— ASSIGNED TASK —
From first line to last, copy the listing exactly and omit its pictures.

— EXERCISE MATERIALS —
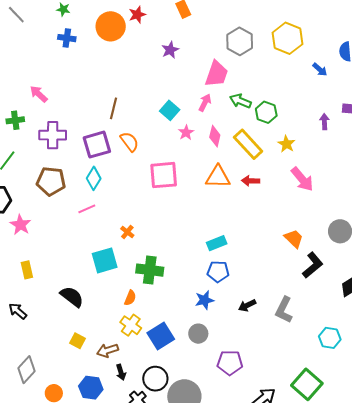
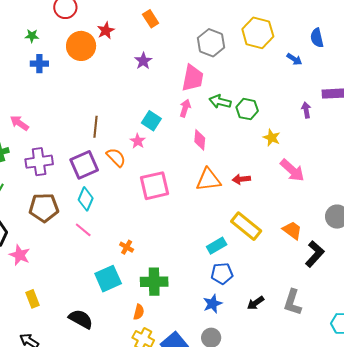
pink star: (186, 133) -> (138, 141), moved
yellow rectangle: (248, 144) -> (246, 226), moved
pink line: (87, 209) -> (83, 230), turned 72

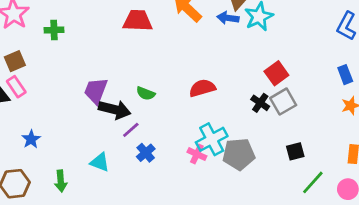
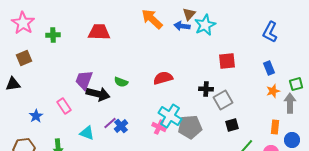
red trapezoid: (138, 21) -> (99, 32), moved
red square: (276, 73) -> (227, 61), moved, turned 30
pink rectangle: (16, 87) -> (64, 106), moved
gray square: (283, 102) -> (223, 100), moved
black cross: (260, 103) -> (206, 89), turned -32
purple line: (131, 130) -> (110, 123), moved
cyan cross: (212, 139) -> (170, 116), turned -30

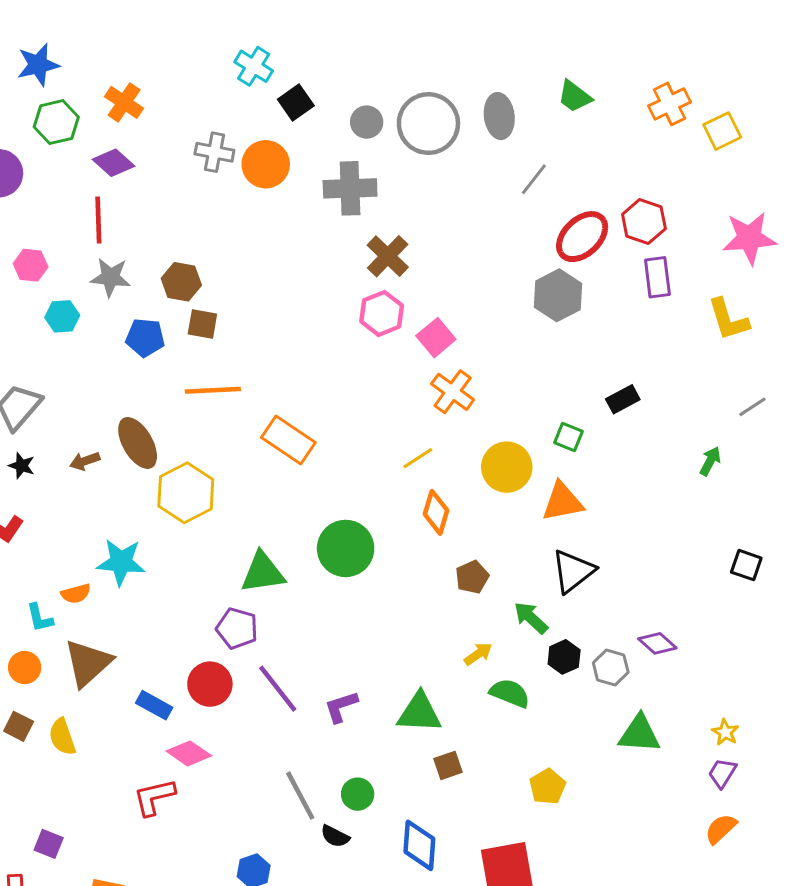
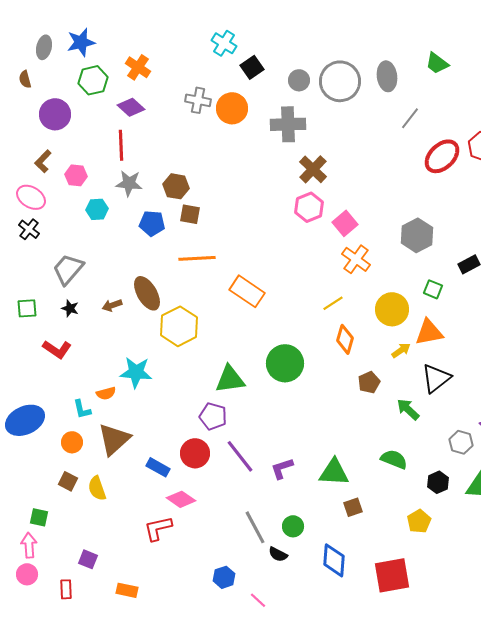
gray hexagon: (558, 295) -> (417, 235), moved
yellow arrow: (478, 654) -> (401, 350), moved
black hexagon: (564, 657) -> (438, 482), moved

— OUTPUT FOR THIS TASK —
pink star: (186, 133) -> (138, 141), moved
yellow rectangle: (248, 144) -> (246, 226), moved
pink line: (87, 209) -> (83, 230), turned 72

red trapezoid: (138, 21) -> (99, 32), moved
red square: (276, 73) -> (227, 61), moved, turned 30
pink rectangle: (16, 87) -> (64, 106), moved
gray square: (283, 102) -> (223, 100), moved
black cross: (260, 103) -> (206, 89), turned -32
purple line: (131, 130) -> (110, 123), moved
cyan cross: (212, 139) -> (170, 116), turned -30

gray hexagon: (558, 295) -> (417, 235), moved
yellow arrow: (478, 654) -> (401, 350), moved
black hexagon: (564, 657) -> (438, 482), moved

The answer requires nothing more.